Stored dataset items
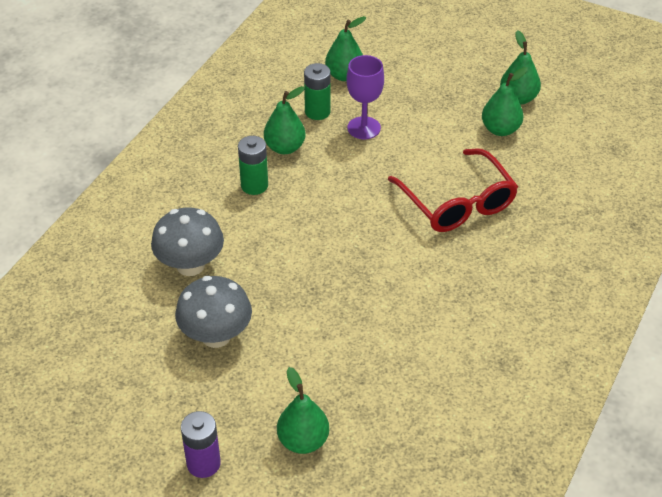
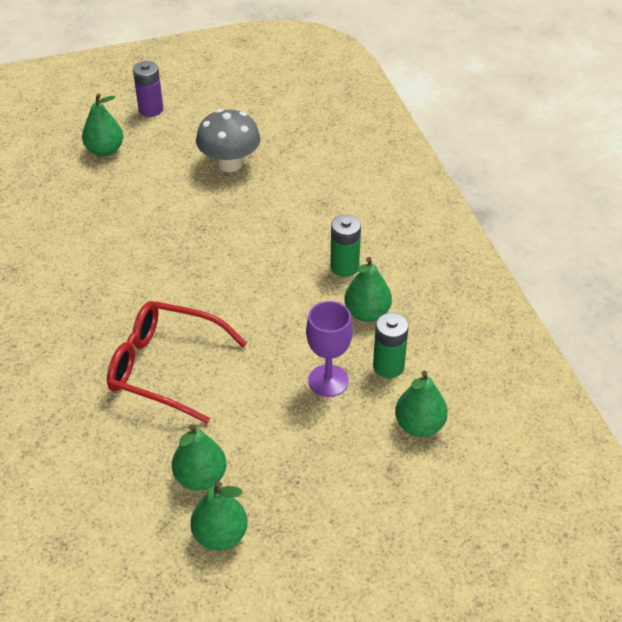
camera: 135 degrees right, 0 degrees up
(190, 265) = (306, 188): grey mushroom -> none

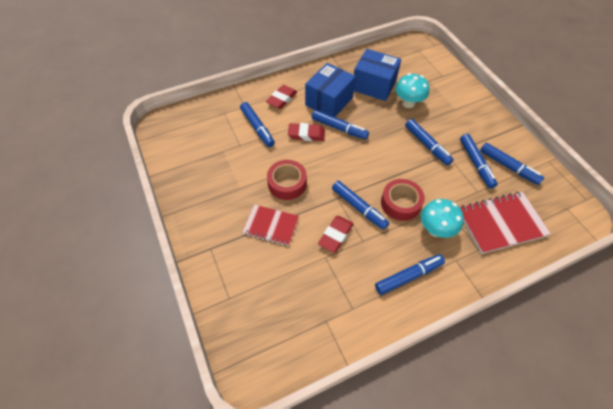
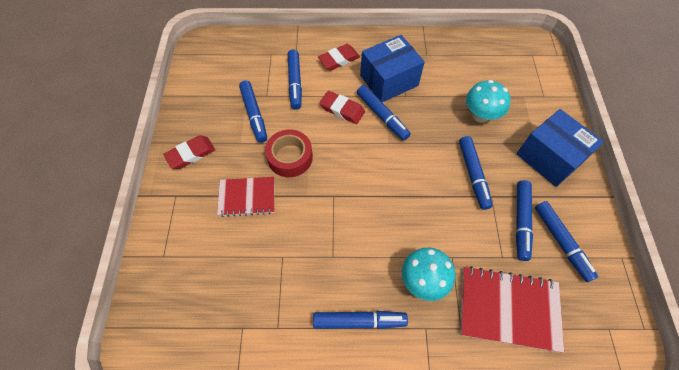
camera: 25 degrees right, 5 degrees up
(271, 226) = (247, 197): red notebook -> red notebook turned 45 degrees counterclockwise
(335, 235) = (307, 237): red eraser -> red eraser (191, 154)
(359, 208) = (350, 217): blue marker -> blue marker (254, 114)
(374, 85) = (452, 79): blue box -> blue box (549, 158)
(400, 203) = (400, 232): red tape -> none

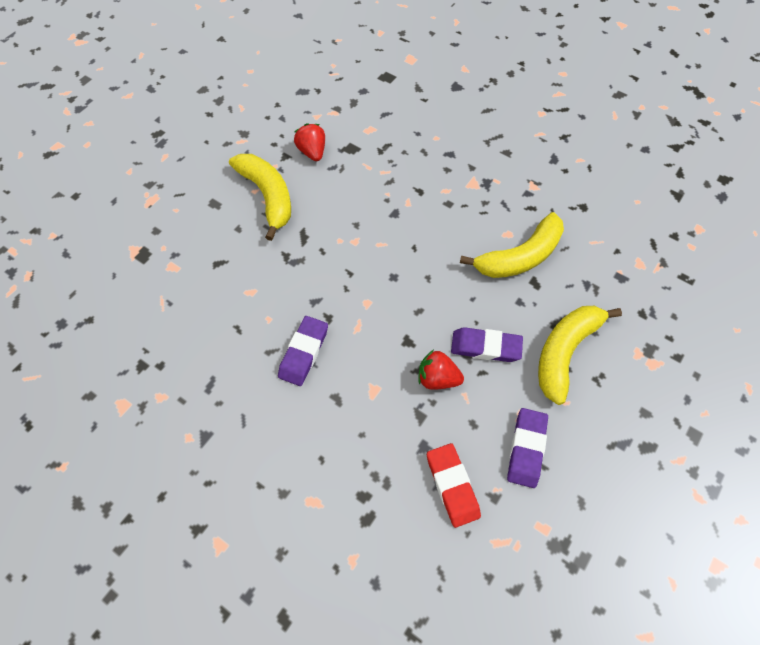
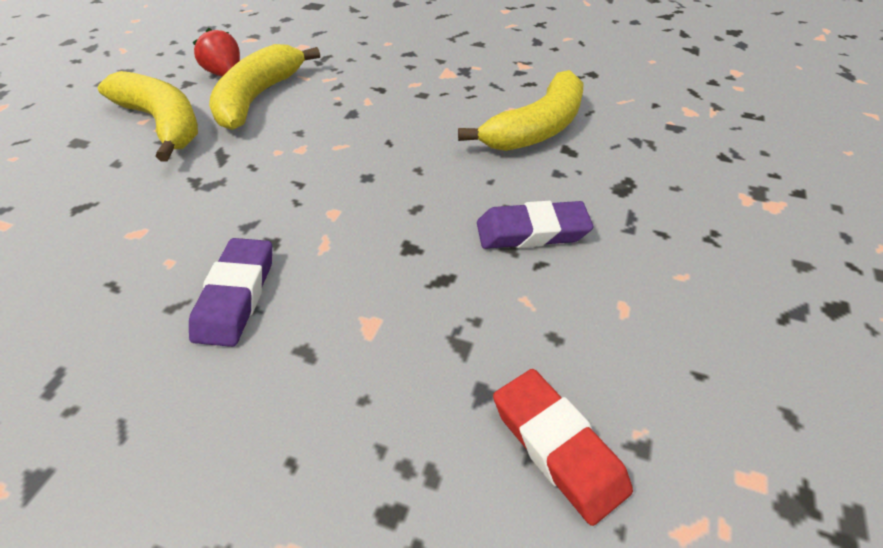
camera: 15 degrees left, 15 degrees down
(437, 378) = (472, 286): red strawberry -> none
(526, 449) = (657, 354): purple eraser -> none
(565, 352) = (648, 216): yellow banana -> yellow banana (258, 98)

● **YOUR TASK**: Could you repeat, exactly and with nothing added, the lines from the top of the entries above through the line that holds "(335, 235) = (307, 237): red", leaving out any pictures?

● **ANSWER BOX**:
camera: 135 degrees right, 0 degrees up
(190, 265) = (306, 188): grey mushroom -> none

camera: 25 degrees right, 5 degrees up
(271, 226) = (247, 197): red notebook -> red notebook turned 45 degrees counterclockwise
(335, 235) = (307, 237): red eraser -> red eraser (191, 154)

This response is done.